**Data for processing:**

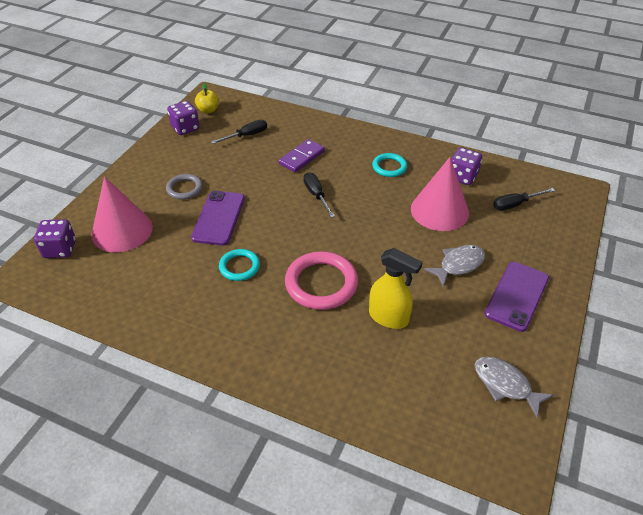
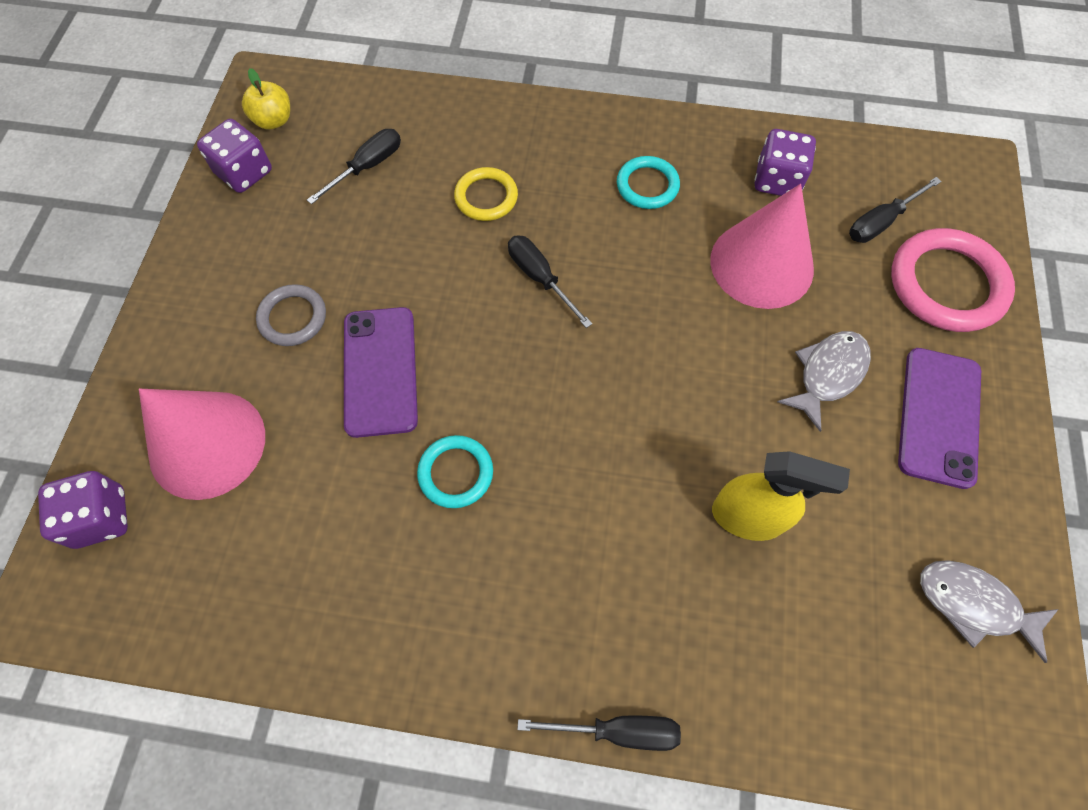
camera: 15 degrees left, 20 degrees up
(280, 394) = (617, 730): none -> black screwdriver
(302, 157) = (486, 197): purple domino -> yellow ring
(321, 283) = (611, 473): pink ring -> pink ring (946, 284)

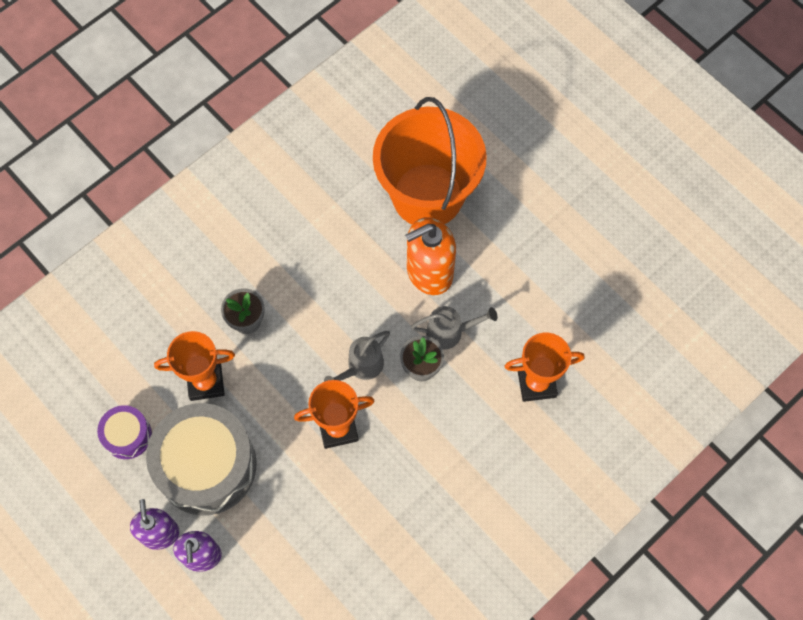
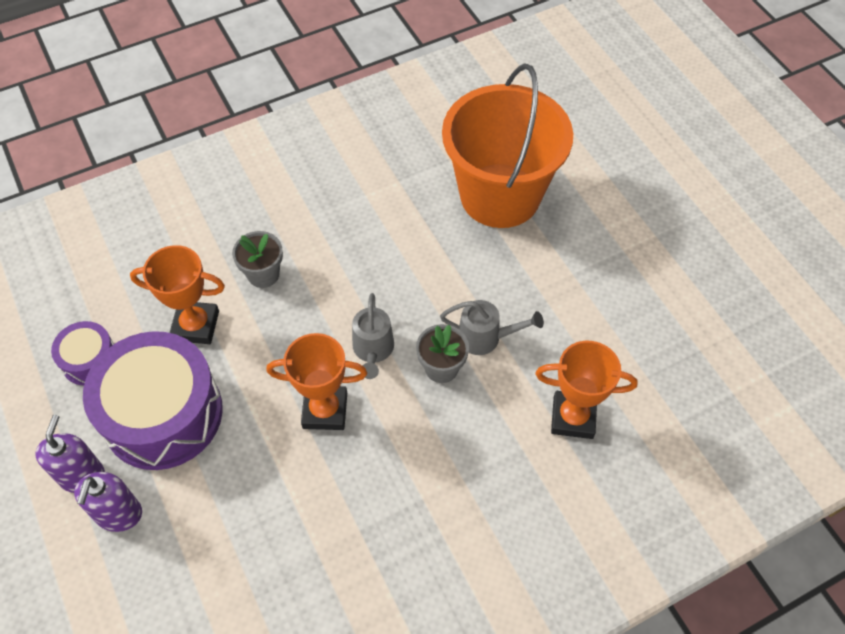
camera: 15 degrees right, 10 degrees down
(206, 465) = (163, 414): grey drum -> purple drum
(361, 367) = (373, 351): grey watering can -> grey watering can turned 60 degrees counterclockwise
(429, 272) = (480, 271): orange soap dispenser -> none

**What to work on:**
Without any pictures, retype the records above exactly.

**Written solution:**
camera: 15 degrees left, 20 degrees up
(280, 394) = (617, 730): none -> black screwdriver
(302, 157) = (486, 197): purple domino -> yellow ring
(321, 283) = (611, 473): pink ring -> pink ring (946, 284)

camera: 15 degrees right, 10 degrees down
(206, 465) = (163, 414): grey drum -> purple drum
(361, 367) = (373, 351): grey watering can -> grey watering can turned 60 degrees counterclockwise
(429, 272) = (480, 271): orange soap dispenser -> none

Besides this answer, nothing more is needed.